LISTED RECORDS:
Start of Block

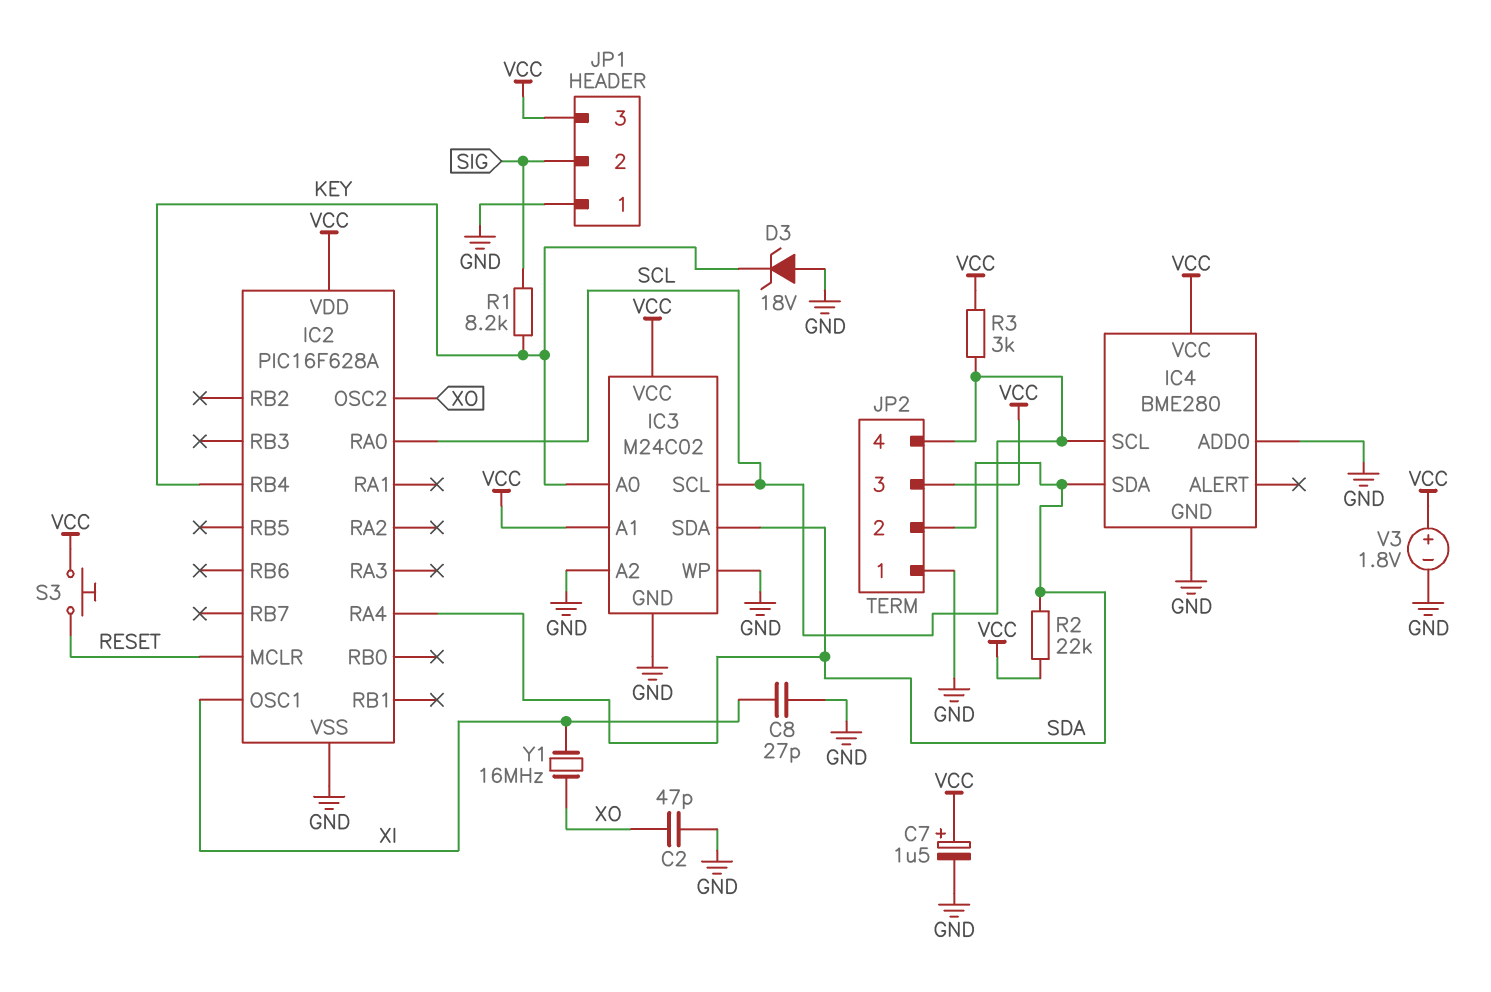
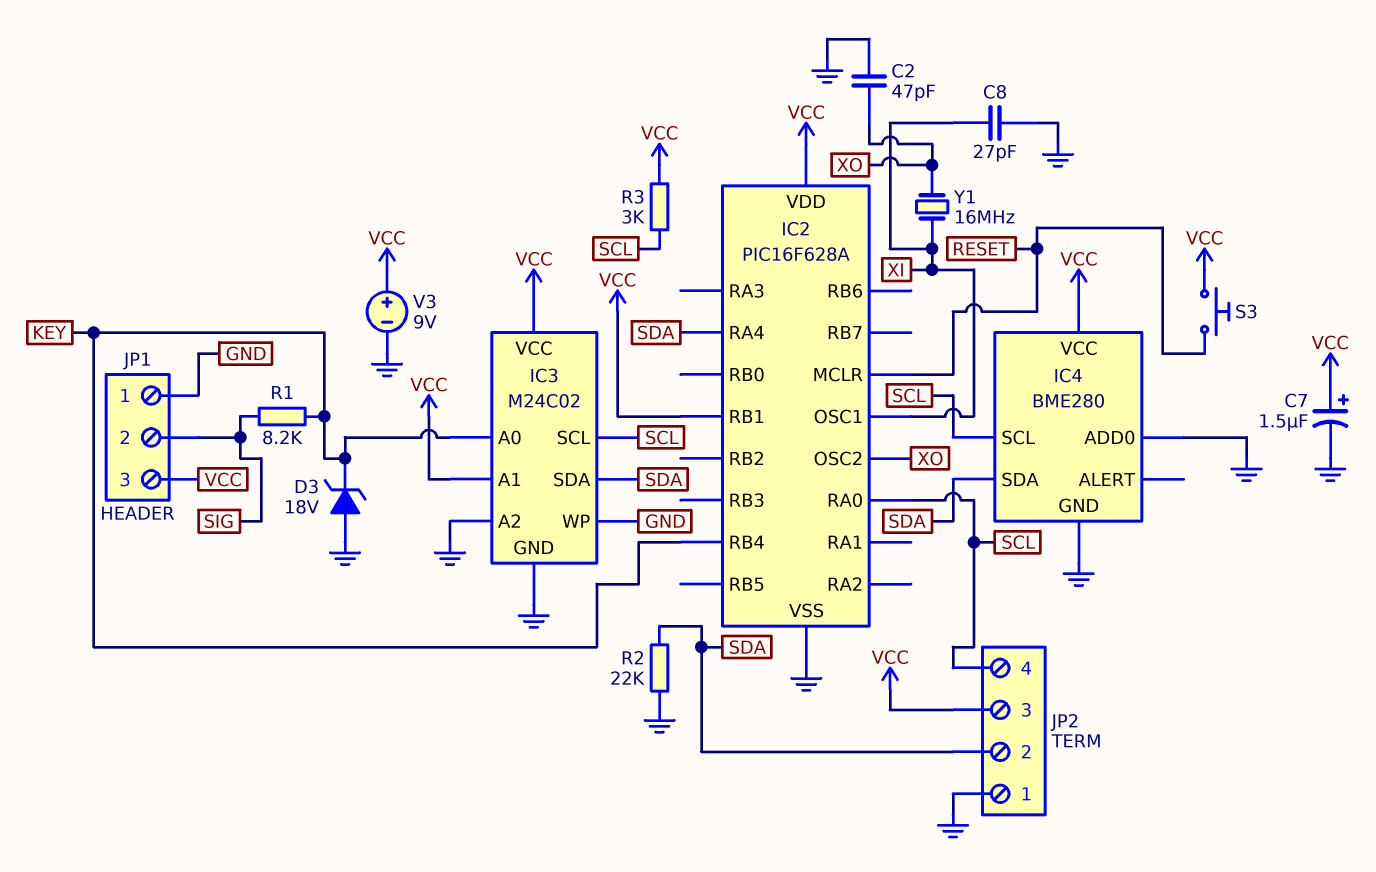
IC2 pin RB1: none -> VCC
R2: 22k (SDA, VCC) -> 22k (GND, SDA)
V3: 1.8V (plus VCC, minus GND) -> 9V (plus VCC, minus GND)

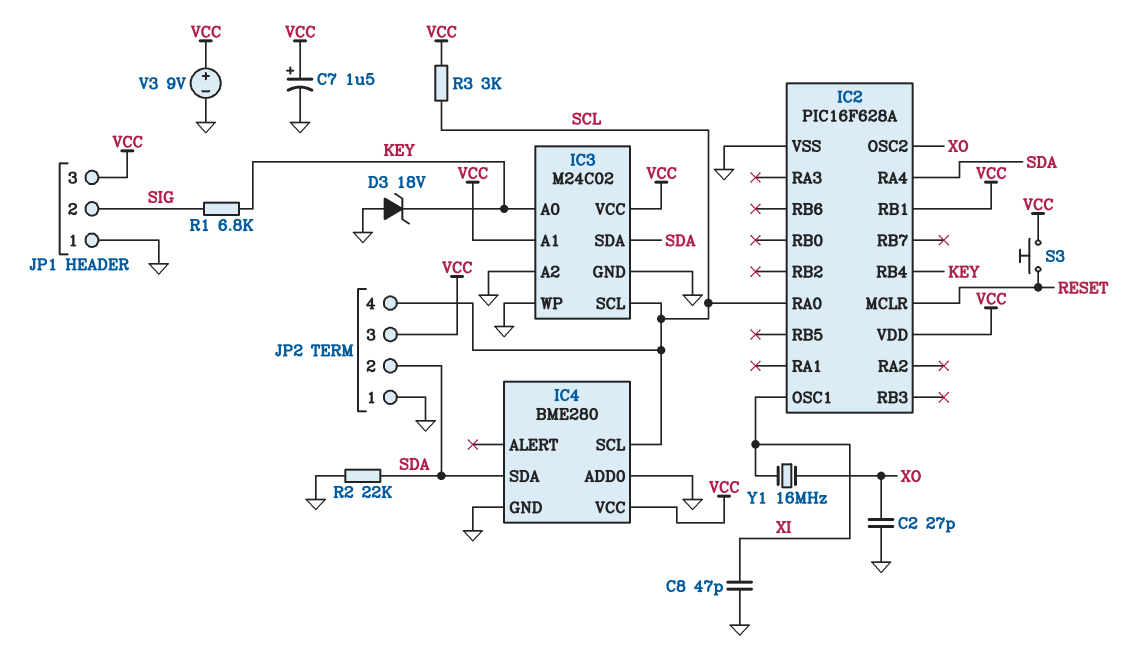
C2: 47pF (GND, XO) -> 27pF (GND, XO)
C8: 27pF (GND, XI) -> 47pF (GND, XI)
R1: 8.2k (KEY, SIG) -> 6.8k (KEY, SIG)

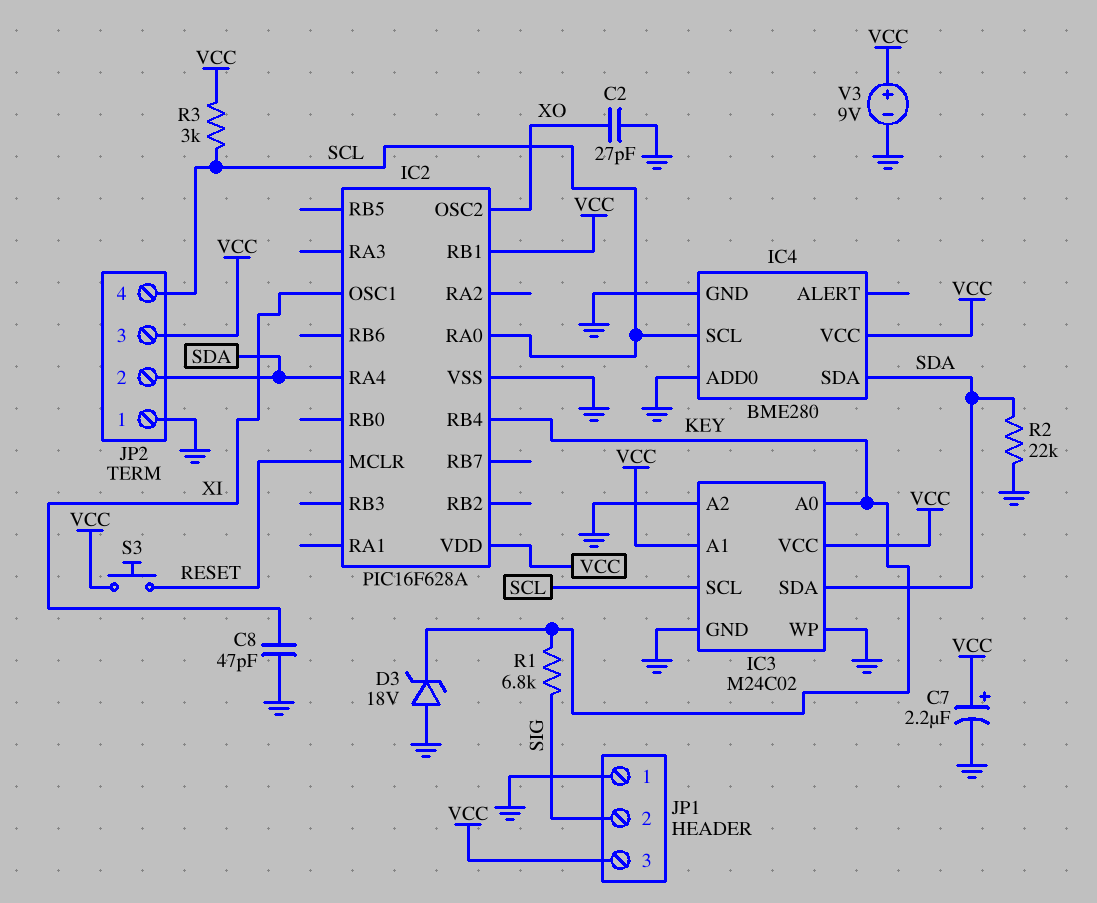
C7: 1.5uF (plus VCC, minus GND) -> 2.2uF (plus VCC, minus GND)
Y1: 16MHz (XI, XO) -> none

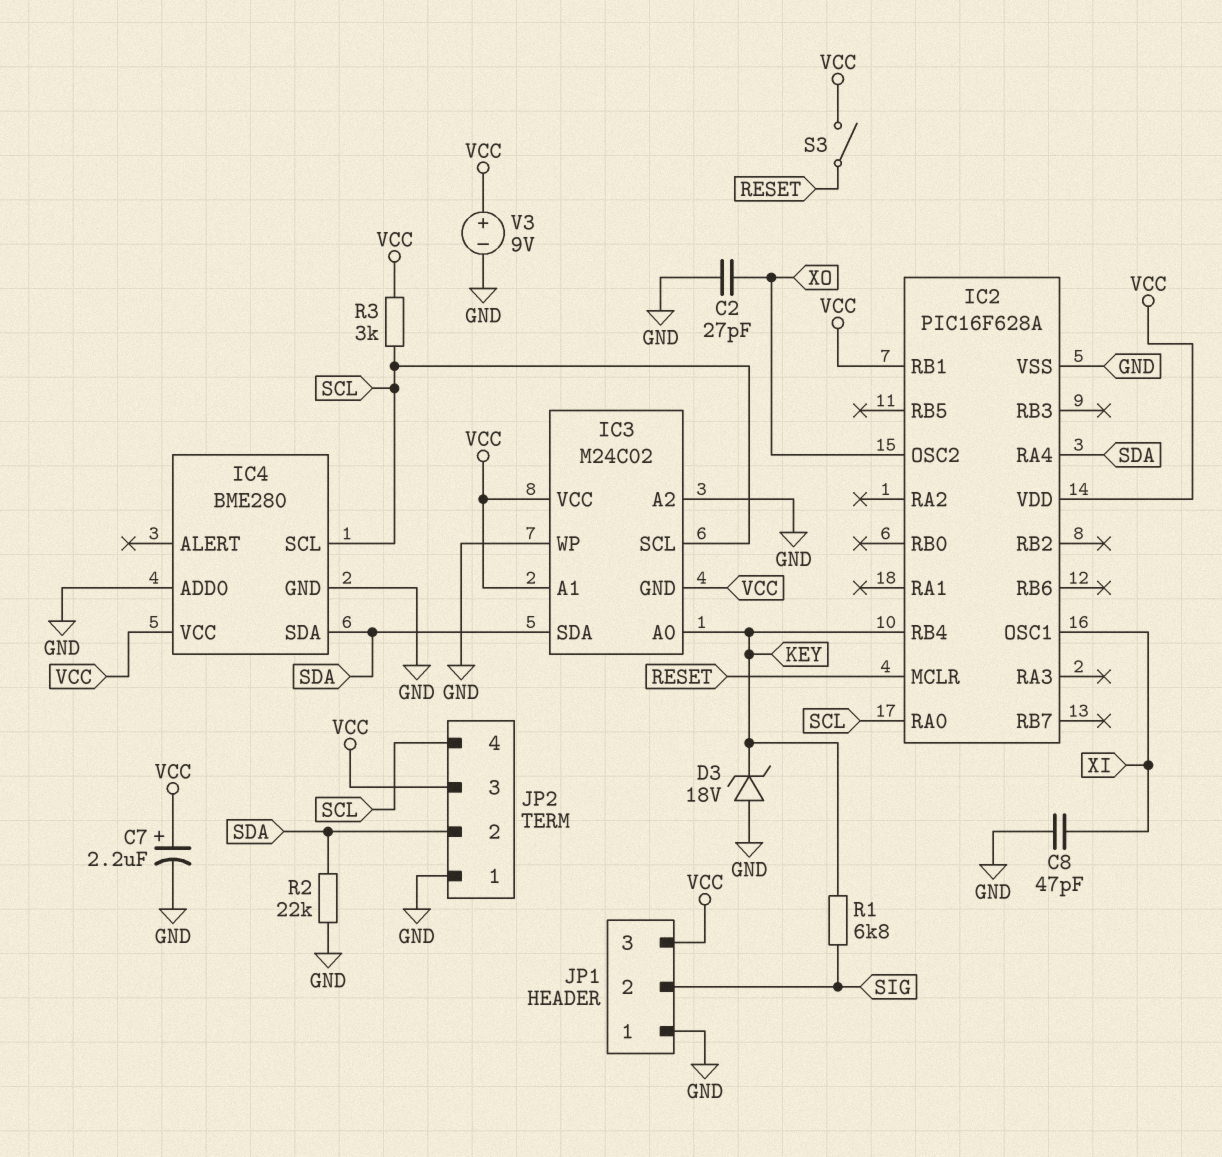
IC3 pin GND: GND -> VCC
S3: button (RESET, VCC) -> switch (RESET, VCC)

End of Block

TASK GOAL:
Exactly the lines from the one with "IC3 pin GND: GND -> VCC" through the final line of the entries are to be returned, both ends included.

ANSWER BELOW:
IC3 pin GND: GND -> VCC
S3: button (RESET, VCC) -> switch (RESET, VCC)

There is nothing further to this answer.